══ Task data ══
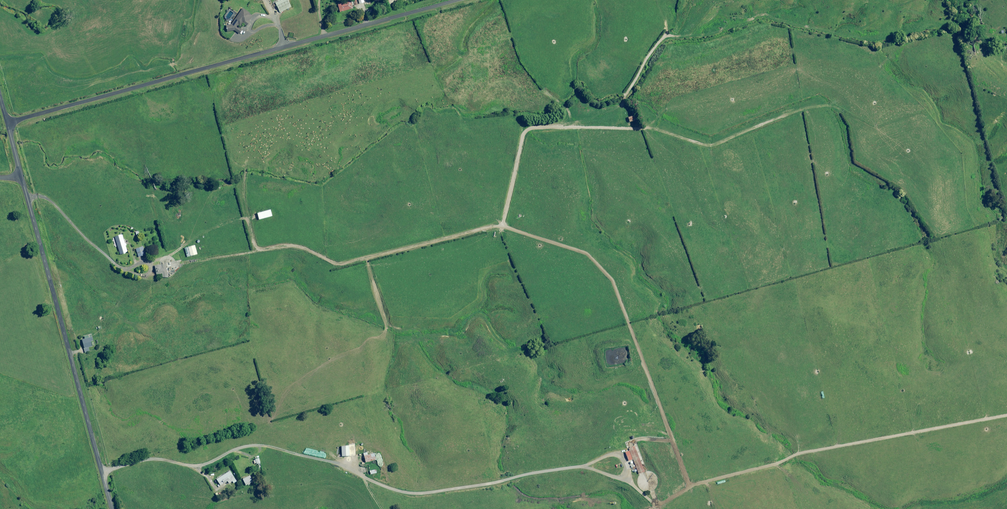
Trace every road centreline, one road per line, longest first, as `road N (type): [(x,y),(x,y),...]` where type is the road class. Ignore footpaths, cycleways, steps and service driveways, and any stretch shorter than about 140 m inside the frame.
road 1 (track): [(652,508),(693,485),(611,280),(588,256),(501,226),(524,127),(645,128)]
road 2 (unclassified): [(461,0),(7,125)]
road 3 (unclassified): [(22,177),(112,508)]
road 4 (track): [(102,471),(147,459),(196,465),(268,446),(356,472),(380,508)]

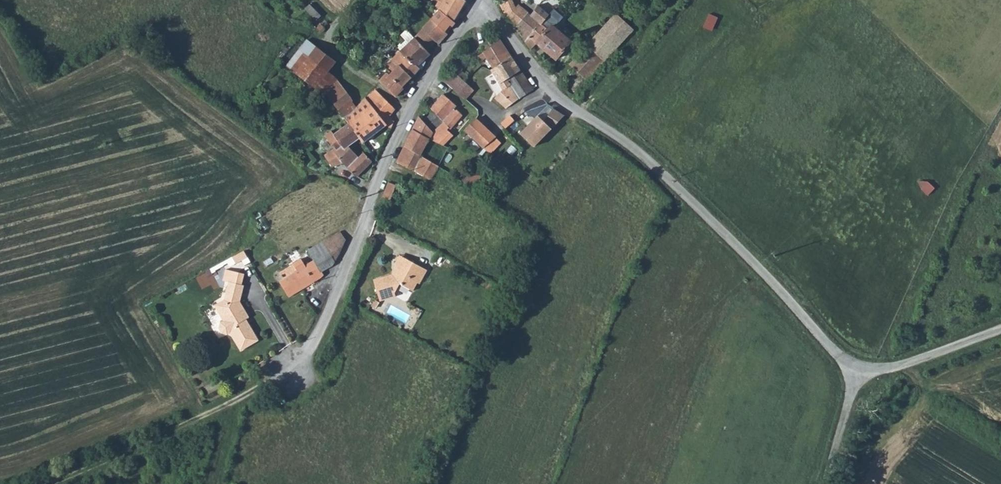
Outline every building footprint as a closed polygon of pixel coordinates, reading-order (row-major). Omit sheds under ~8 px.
[(454,22),(468,2),(465,0),(449,0),(447,5),(448,5),(443,11),(454,22)] [(439,11),(441,13),(443,11),(448,5),(447,5),(444,3),(439,11)] [(518,5),(507,18),(525,33),(521,37),(531,49),(537,43),(556,59),(570,42),(570,40),(553,26),(558,21),(549,13),(548,14),(538,5),(531,15),(518,5)] [(434,21),(447,32),(456,23),(454,22),(443,11),(441,13),(434,21)] [(587,45),(604,61),(632,31),(615,15),(587,45)] [(423,29),(424,30),(437,42),(440,45),(448,33),(447,32),(434,21),(433,20),(423,29)] [(318,29),(322,34),(327,30),(322,25),(318,29)] [(416,39),(429,53),(437,42),(424,30),(416,39)] [(400,50),(403,53),(416,39),(413,36),(403,46),(401,45),(399,47),(401,49),(400,50)] [(403,53),(419,68),(432,56),(429,53),(416,39),(403,53)] [(490,46),(491,47),(501,62),(512,57),(499,39),(490,46)] [(286,65),(327,100),(330,97),(327,95),(338,82),(329,74),(337,64),(306,40),(286,65)] [(569,64),(587,80),(604,61),(587,45),(569,64)] [(486,51),(479,55),(482,61),(486,58),(492,67),(501,62),(491,47),(486,51)] [(382,83),(398,98),(404,89),(415,79),(421,70),(419,68),(403,53),(389,68),(395,73),(391,77),(389,75),(382,83)] [(490,70),(503,90),(495,98),(506,108),(519,98),(507,79),(520,70),(512,57),(501,62),(501,63),(490,70)] [(448,66),(455,73),(457,75),(463,69),(453,60),(448,66)] [(507,79),(519,98),(533,90),(520,70),(507,79)] [(455,73),(446,83),(465,100),(474,90),(457,75),(455,73)] [(327,95),(330,97),(332,100),(344,90),(338,82),(327,95)] [(332,100),(340,109),(346,104),(353,114),(359,109),(354,103),(355,102),(344,90),(332,100)] [(350,122),(351,124),(362,140),(366,146),(388,128),(393,131),(397,123),(390,118),(397,110),(377,92),(362,108),(367,113),(357,121),(355,118),(350,122)] [(443,145),(453,135),(447,130),(449,128),(450,129),(462,116),(462,115),(462,114),(461,114),(454,108),(456,106),(443,94),(431,108),(433,111),(434,111),(443,120),(432,131),(433,133),(431,139),(430,140),(443,145)] [(340,109),(348,120),(354,115),(353,114),(346,104),(340,109)] [(568,116),(557,108),(548,122),(541,116),(524,134),(538,147),(568,116)] [(431,131),(432,131),(443,120),(434,111),(433,111),(424,121),(423,122),(431,131)] [(506,128),(514,121),(509,116),(501,123),(506,128)] [(413,130),(429,139),(431,139),(433,133),(432,131),(431,131),(423,122),(424,121),(419,117),(413,130)] [(467,131),(492,155),(503,143),(498,138),(498,136),(478,119),(467,131)] [(336,168),(346,165),(360,179),(375,163),(367,155),(362,160),(351,148),(362,140),(351,124),(331,138),(334,143),(340,139),(343,143),(335,149),(326,156),(336,168)] [(420,155),(422,157),(424,154),(421,152),(429,139),(413,130),(405,145),(419,156),(420,155)] [(396,162),(430,179),(437,167),(438,166),(422,157),(420,155),(419,156),(405,145),(396,162)] [(382,197),(391,200),(396,185),(388,182),(382,197)] [(332,236),(340,251),(346,239),(340,231),(332,236)] [(308,251),(314,261),(321,272),(332,265),(335,261),(340,251),(332,236),(308,251)] [(244,251),(232,257),(236,264),(247,257),(244,251)] [(398,264),(392,274),(374,280),(380,301),(396,296),(395,293),(399,284),(413,291),(417,282),(420,284),(427,270),(402,256),(401,257),(398,264)] [(314,261),(305,266),(301,259),(293,264),(293,265),(279,273),(283,279),(279,281),(289,297),(320,278),(324,275),(321,272),(314,261)] [(229,282),(241,285),(244,274),(226,269),(223,281),(229,282)] [(242,313),(245,311),(240,302),(244,285),(241,285),(229,282),(224,300),(214,306),(223,321),(220,322),(219,328),(222,333),(227,334),(230,333),(241,351),(258,340),(246,319),(242,313)]
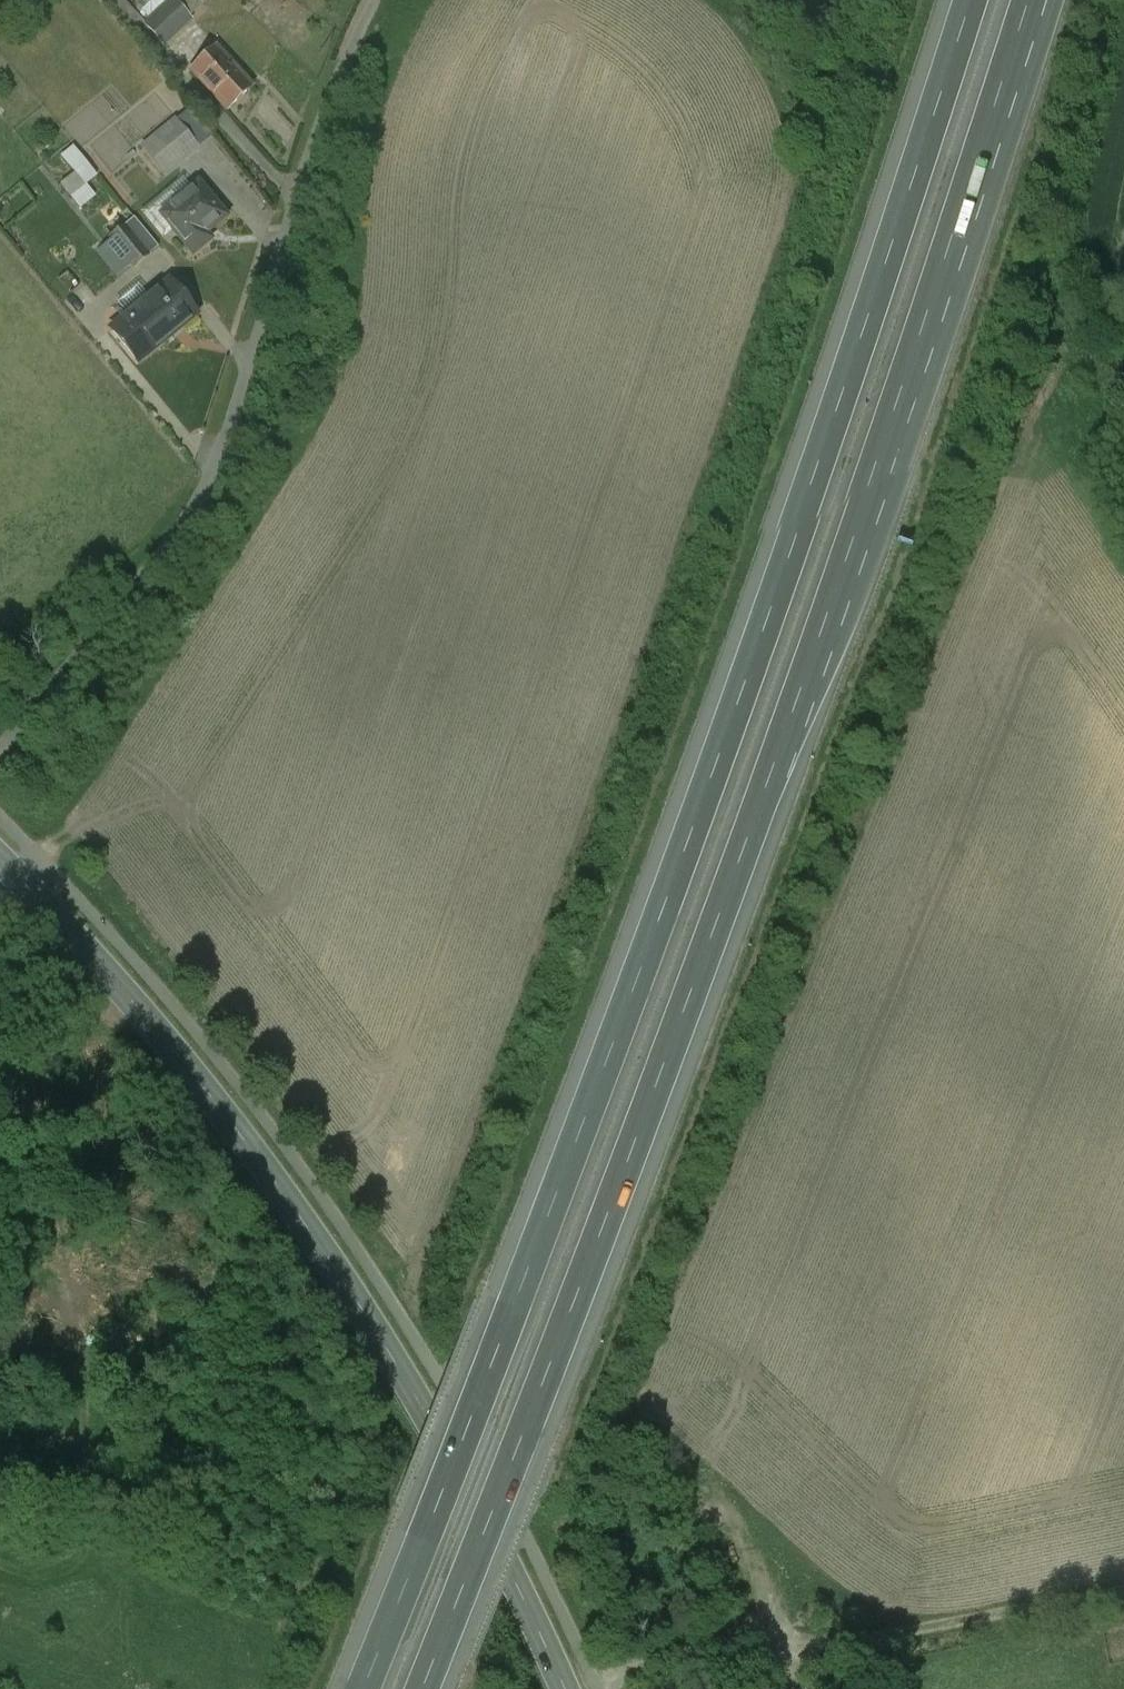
═══
__Aim of the exercise__. Return each line above where the word "road" shows up.

__Response area__.
Trace every road centreline, one road per line, longest first, as `road N (type): [(x,y),(x,y),...]` where type is the road class. Ignore footpaths, cycleways, steps and service driveways, and any stretch shorter than about 140 m inside the frame.
road 1 (track): [(652,508),(693,485),(611,280),(588,256),(501,226),(524,127),(645,128)]
road 2 (unclassified): [(461,0),(7,125)]
road 3 (unclassified): [(22,177),(112,508)]
road 4 (track): [(102,471),(147,459),(196,465),(268,446),(356,472),(380,508)]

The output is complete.